Records to process:
'''

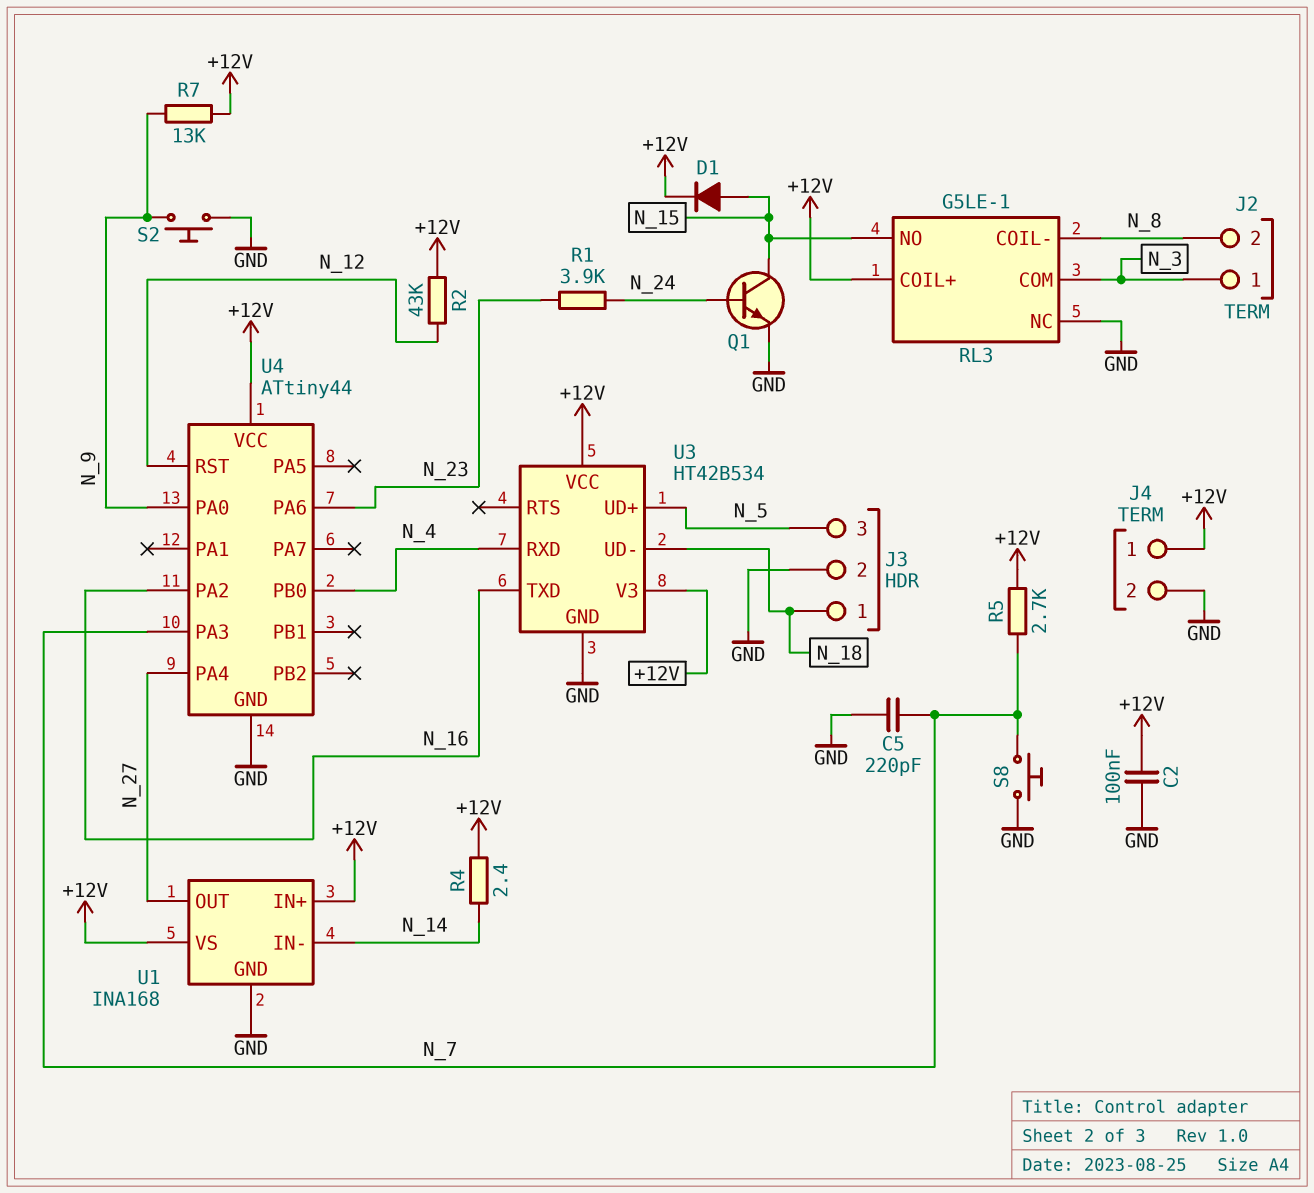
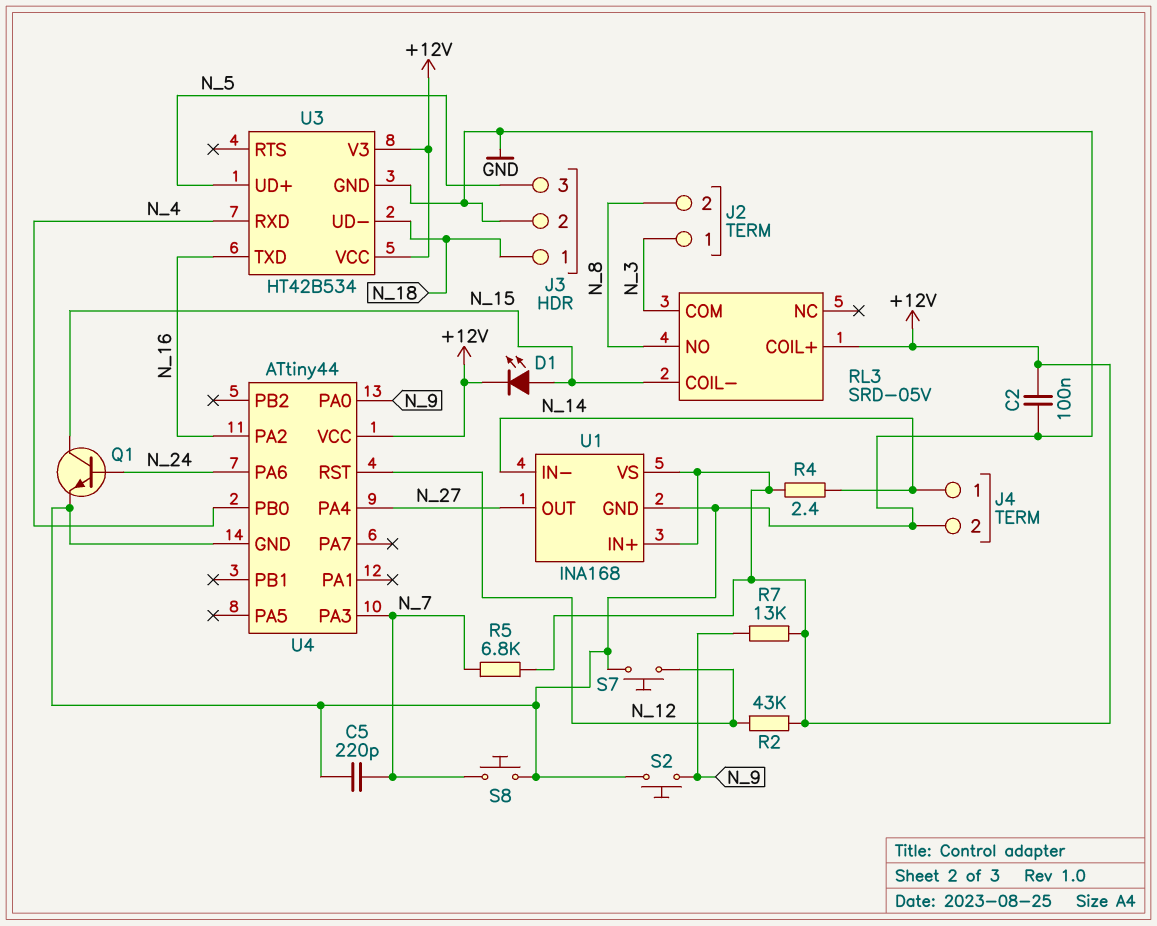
D1: diode (A N_15, K +12V) -> LED (A N_15, K +12V)
J4 pin 1: +12V -> N_14
R1: 3.9k (N_23, N_24) -> none
R5: 2.7k (+12V, N_7) -> 6.8k (+12V, N_7)
RL3: G5LE-1 -> SRD-05V
RL3 pin COIL-: N_8 -> N_15
RL3 pin NC: GND -> none
RL3 pin NO: N_15 -> N_8
S7: none -> button (GND, N_12)
U4 pin PA6: N_23 -> N_24

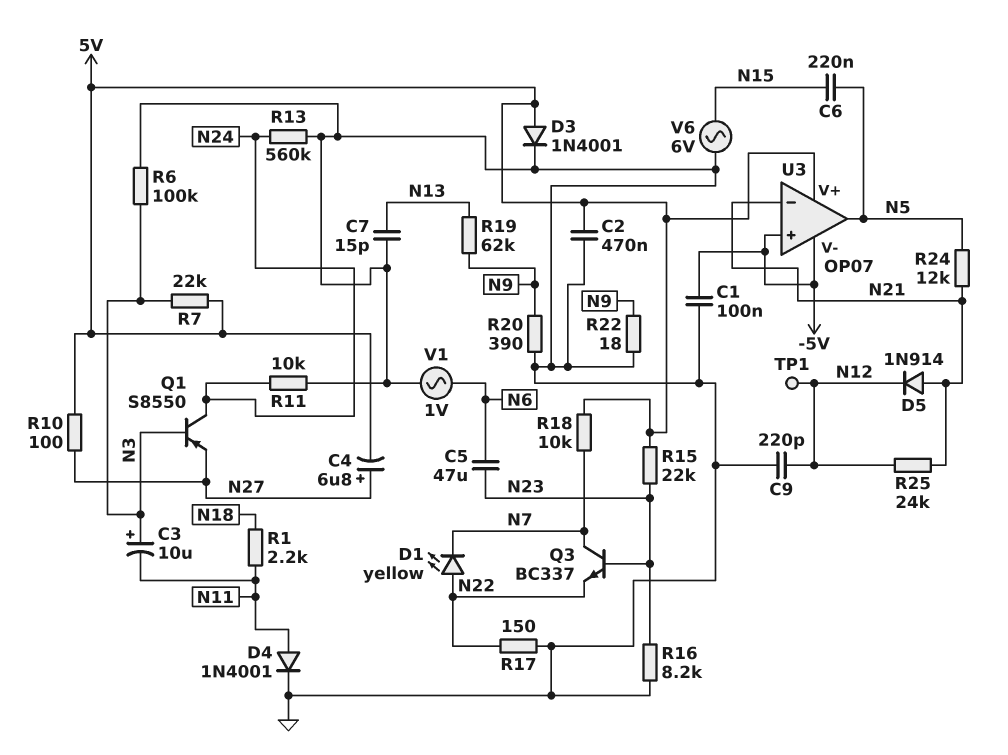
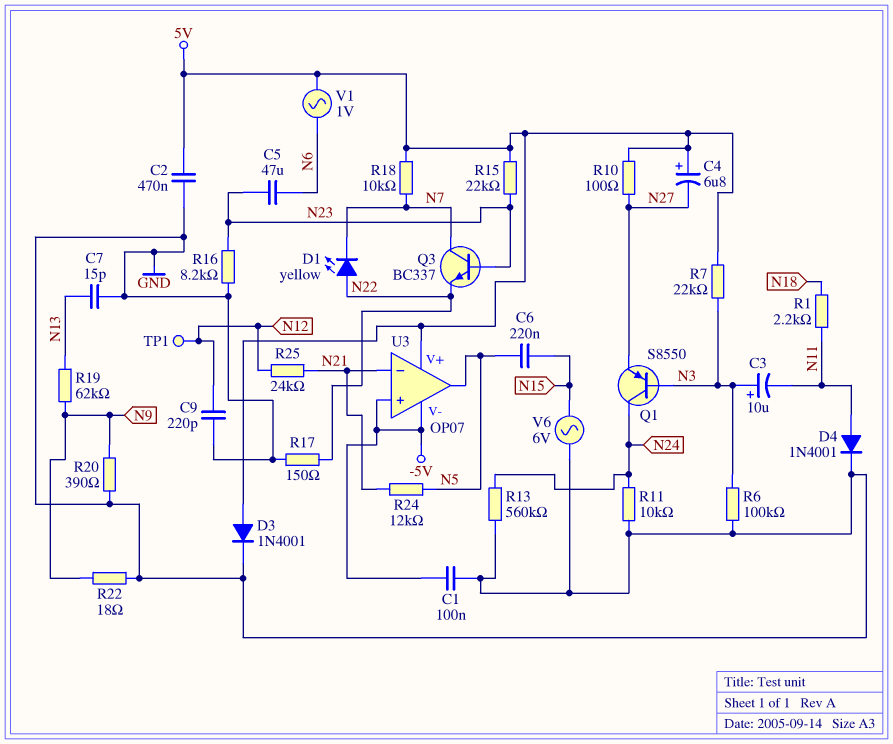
C4: 6.8uF (plus N27, minus 5V) -> 6.8uF (plus 5V, minus N27)
D5: diode 1N914 (A N21, K N12) -> none
V1: AC 1V (GND, N6) -> AC 1V (5V, N6)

'''

What the exercise asks: Please set down every line of the listing verbatim, excluding its pictures.

Output:
D1: diode (A N_15, K +12V) -> LED (A N_15, K +12V)
J4 pin 1: +12V -> N_14
R1: 3.9k (N_23, N_24) -> none
R5: 2.7k (+12V, N_7) -> 6.8k (+12V, N_7)
RL3: G5LE-1 -> SRD-05V
RL3 pin COIL-: N_8 -> N_15
RL3 pin NC: GND -> none
RL3 pin NO: N_15 -> N_8
S7: none -> button (GND, N_12)
U4 pin PA6: N_23 -> N_24

C4: 6.8uF (plus N27, minus 5V) -> 6.8uF (plus 5V, minus N27)
D5: diode 1N914 (A N21, K N12) -> none
V1: AC 1V (GND, N6) -> AC 1V (5V, N6)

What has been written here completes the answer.